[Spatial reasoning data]
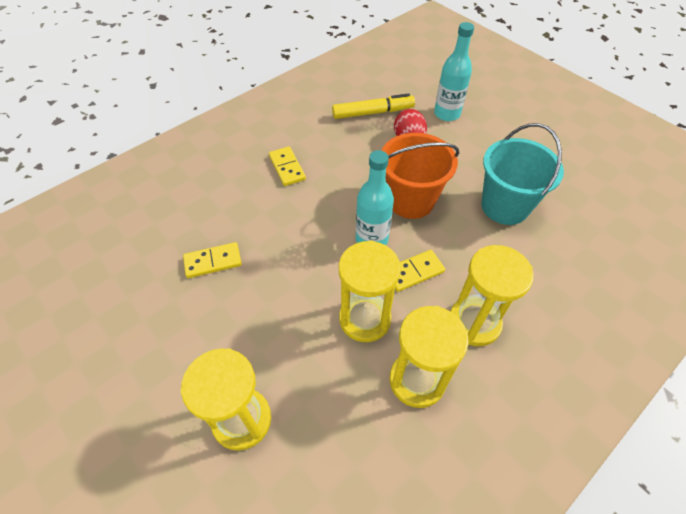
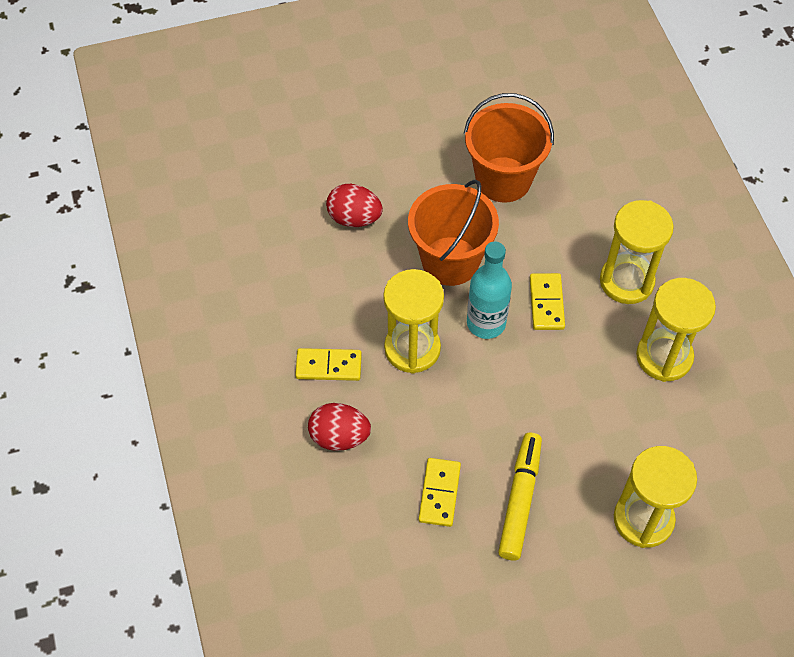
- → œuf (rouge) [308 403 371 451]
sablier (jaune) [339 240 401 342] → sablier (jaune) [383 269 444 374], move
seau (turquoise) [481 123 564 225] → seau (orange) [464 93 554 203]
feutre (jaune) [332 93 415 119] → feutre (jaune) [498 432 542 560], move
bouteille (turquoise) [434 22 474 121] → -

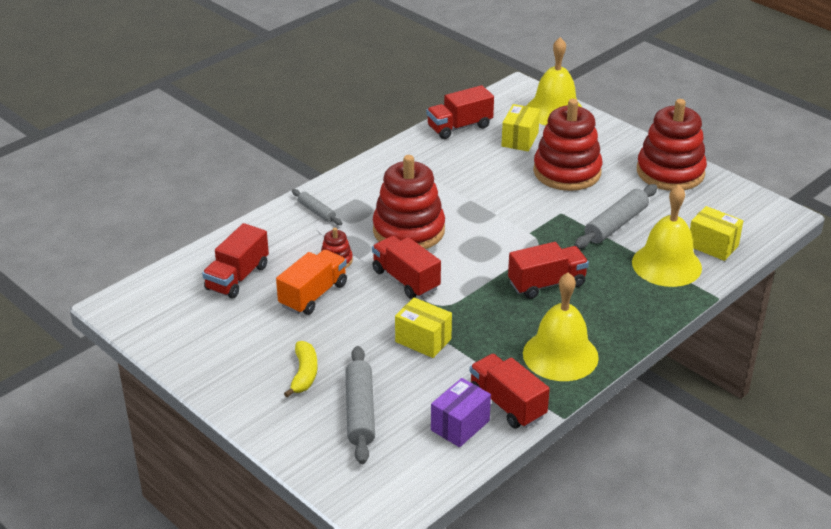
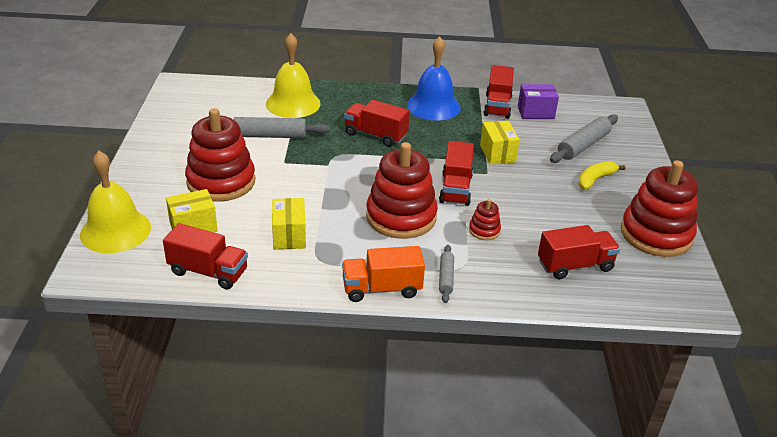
boîte (jaune) [690 206 743 261] → boîte (jaune) [272 198 306 250], move
camion (orange) [276 250 347 315] → camion (orange) [342 246 425 302], move
cloche (jaune) [523 272 599 381] → cloche (bleu) [407 36 461 120]
jouet à empiler (rouge) [637 99 707 191] → jouet à empiler (rouge) [621 160 698 257], move

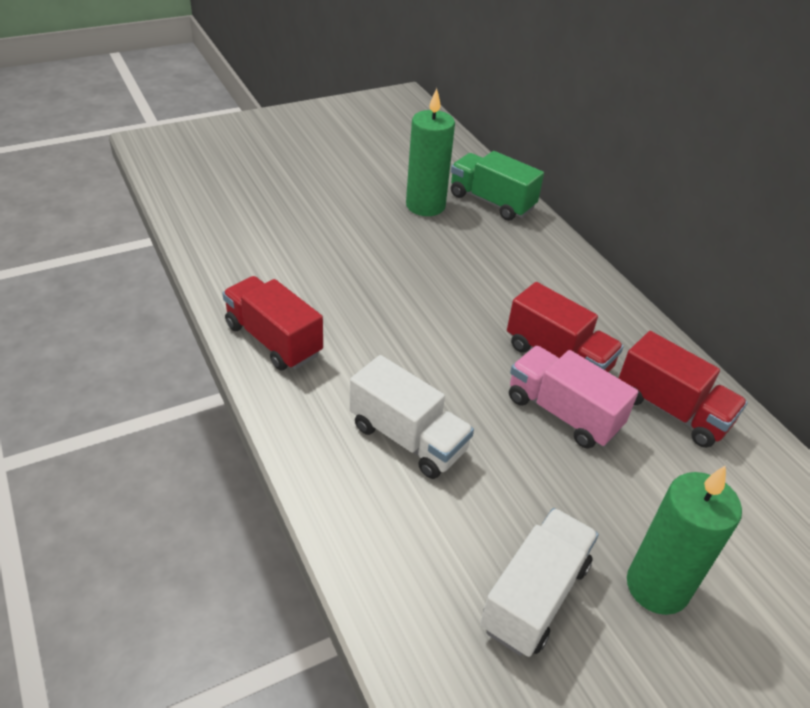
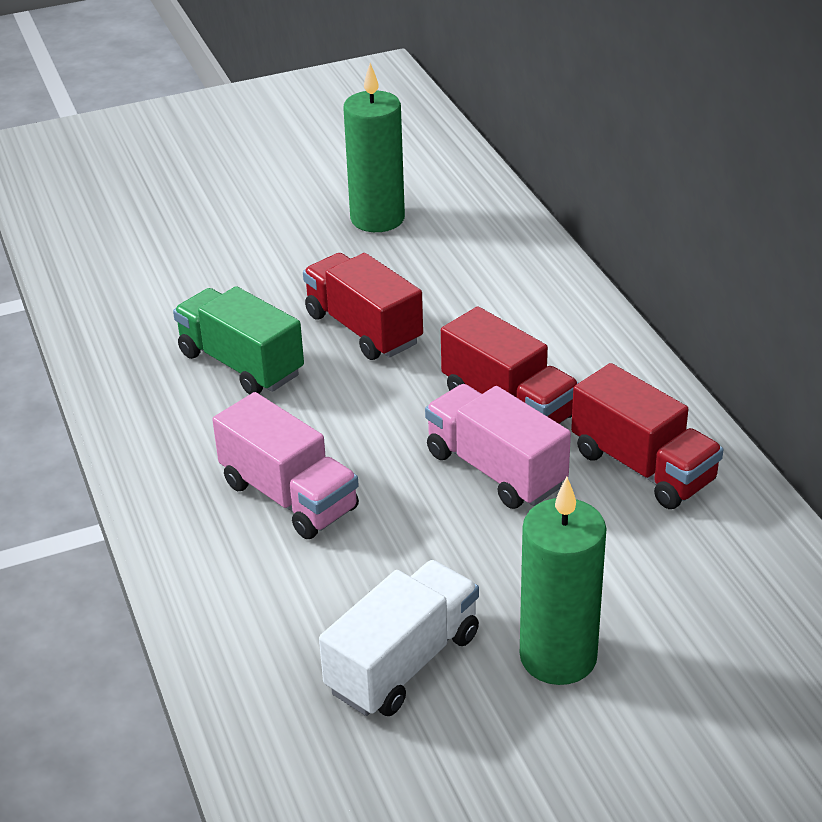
camion (vert) [451 151 544 221] → camion (vert) [173 286 304 395], move
camion (blanc) [350 355 474 479] → camion (rose) [212 392 359 539]
camion (rouge) [222 276 323 371] → camion (rouge) [303 253 423 360], move

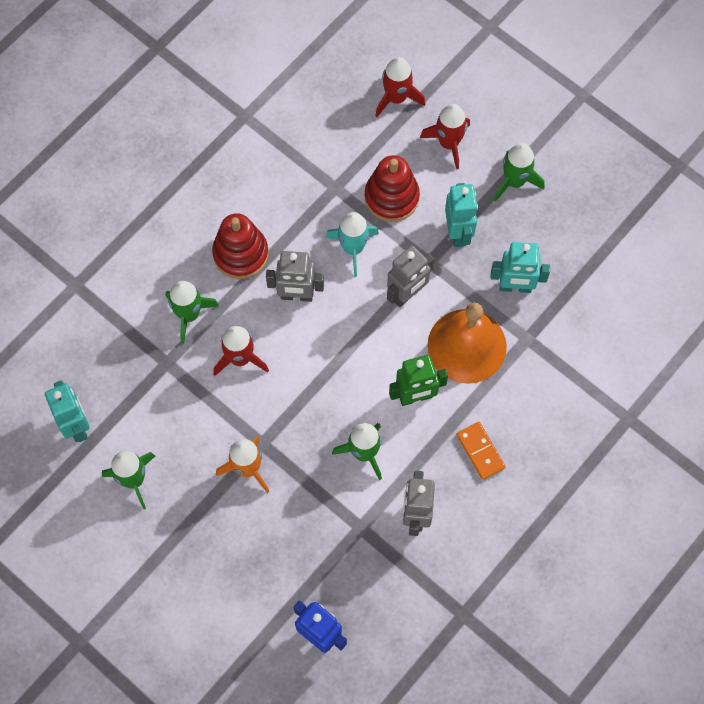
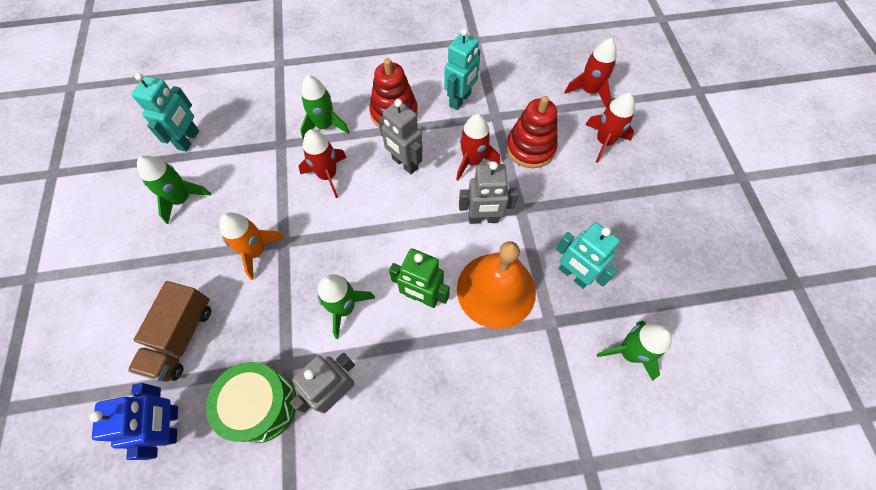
- → camion (marron) [128 281 211 382]
- → tambour (vert) [206 362 296 443]
robot (turquoise) [445 183 478 247] → robot (turquoise) [444 28 480 110], move
fusée (turquoise) [325 212 379 277] → fusée (rouge) [456 114 500 181]
fusée (vert) [494 143 545 202] → fusée (vert) [597 320 672 381], move
domino (orange) [456 422 506 480] → -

WHAT TO DO:
Extract every line above containing the word "turquoise".

THE COMPLETED TASK:
seau (turquoise) [481 123 564 225] → seau (orange) [464 93 554 203]
bouteille (turquoise) [434 22 474 121] → -
robot (turquoise) [445 183 478 247] → robot (turquoise) [444 28 480 110], move
fusée (turquoise) [325 212 379 277] → fusée (rouge) [456 114 500 181]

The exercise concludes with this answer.